**INFORMATION GIVEN**
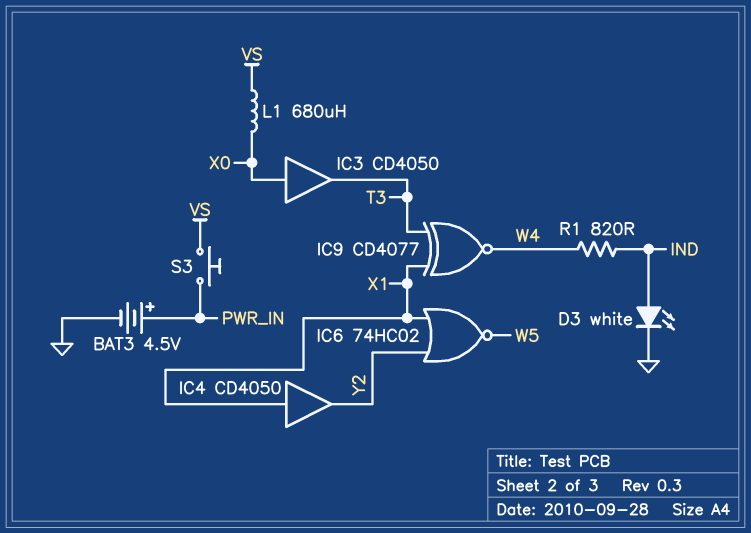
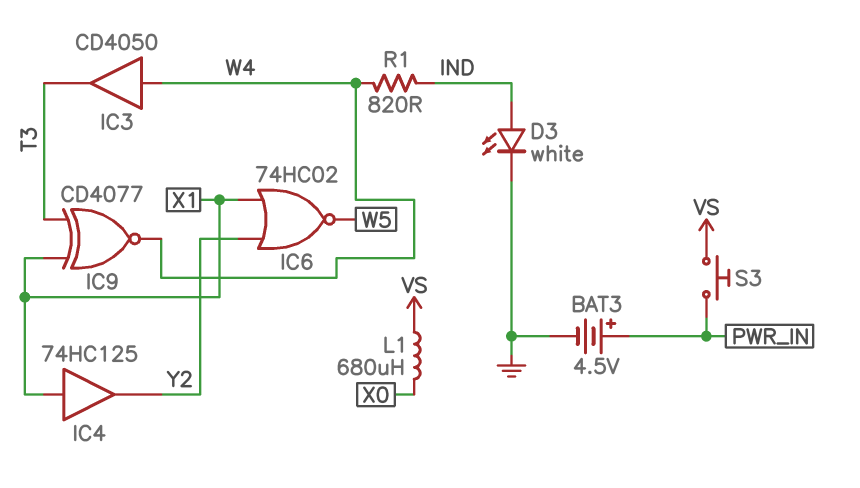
IC3: buffer CD4050 (in X0, out T3) -> buffer CD4050 (in W4, out T3)
IC4: buffer CD4050 (in X1, out Y2) -> buffer 74HC125 (in X1, out Y2)

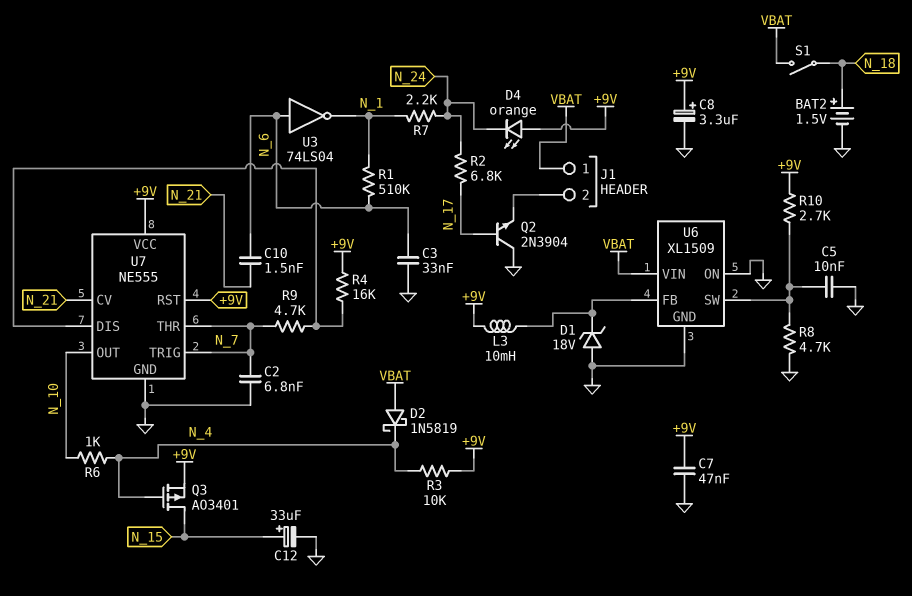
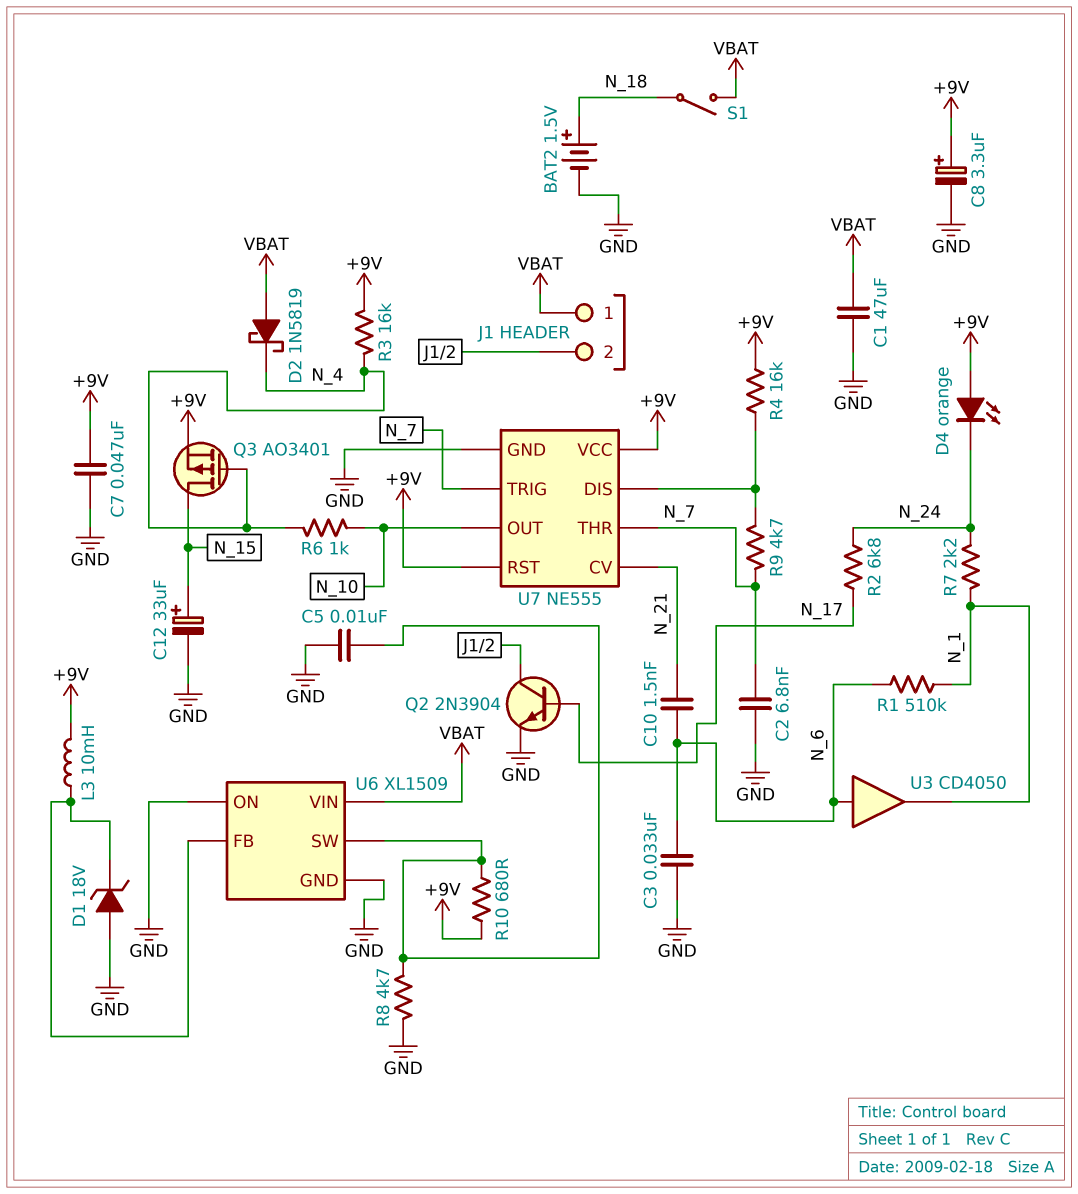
C1: none -> 47uF (GND, VBAT)
Q2: NPN 2N3904 (B N_17, C GND, E J1/2) -> NPN 2N3904 (B N_17, C J1/2, E GND)
R3: 10k (+9V, N_4) -> 16k (+9V, N_4)
R10: 2.7k (+9V, U6/SW) -> 680 (+9V, U6/SW)
U3: NOT 74LS04 (in N_6, out N_1) -> buffer CD4050 (in N_6, out N_1)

**WORK TO COMPLETE**
Repeat the data word for word. Images are not part of the copy.

**TASK RESPONSE**
IC3: buffer CD4050 (in X0, out T3) -> buffer CD4050 (in W4, out T3)
IC4: buffer CD4050 (in X1, out Y2) -> buffer 74HC125 (in X1, out Y2)

C1: none -> 47uF (GND, VBAT)
Q2: NPN 2N3904 (B N_17, C GND, E J1/2) -> NPN 2N3904 (B N_17, C J1/2, E GND)
R3: 10k (+9V, N_4) -> 16k (+9V, N_4)
R10: 2.7k (+9V, U6/SW) -> 680 (+9V, U6/SW)
U3: NOT 74LS04 (in N_6, out N_1) -> buffer CD4050 (in N_6, out N_1)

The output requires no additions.